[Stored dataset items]

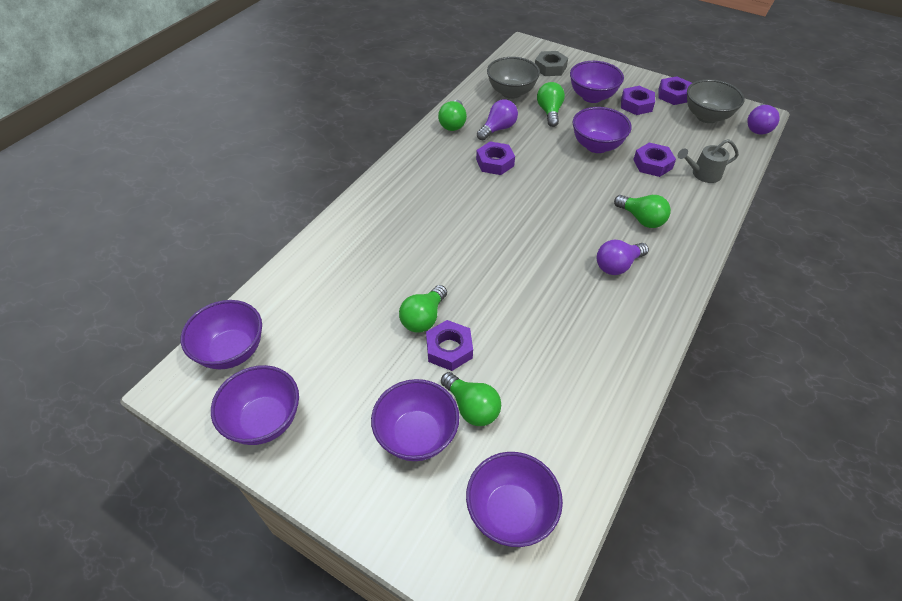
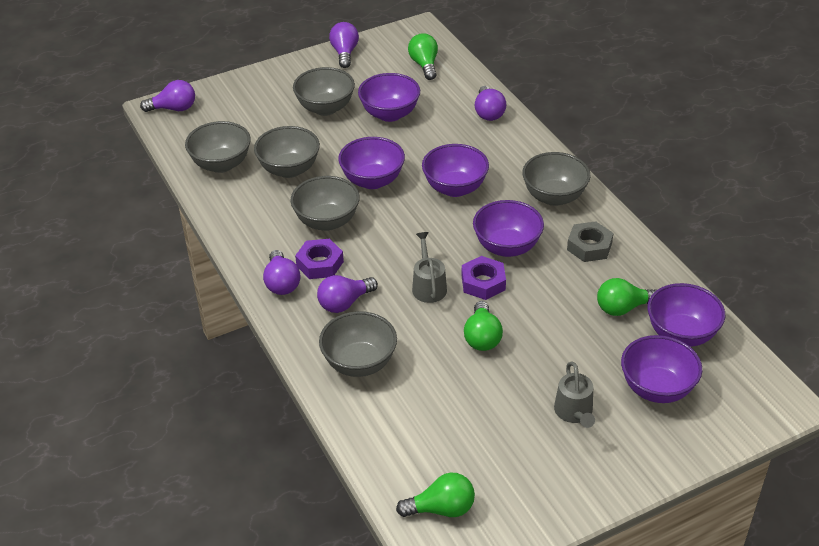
green light bulb: 5 -> 4
grey bowl: 2 -> 6
grey watering can: 1 -> 2
purple light bulb: 3 -> 5
purple nut: 5 -> 2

=== Exercise ===
Nothing outside the span should appear: transcribe the lines from the one containing "grey bowl: 2 -> 6" through the last line of the records.

=== Answer to the problem ===
grey bowl: 2 -> 6
grey watering can: 1 -> 2
purple light bulb: 3 -> 5
purple nut: 5 -> 2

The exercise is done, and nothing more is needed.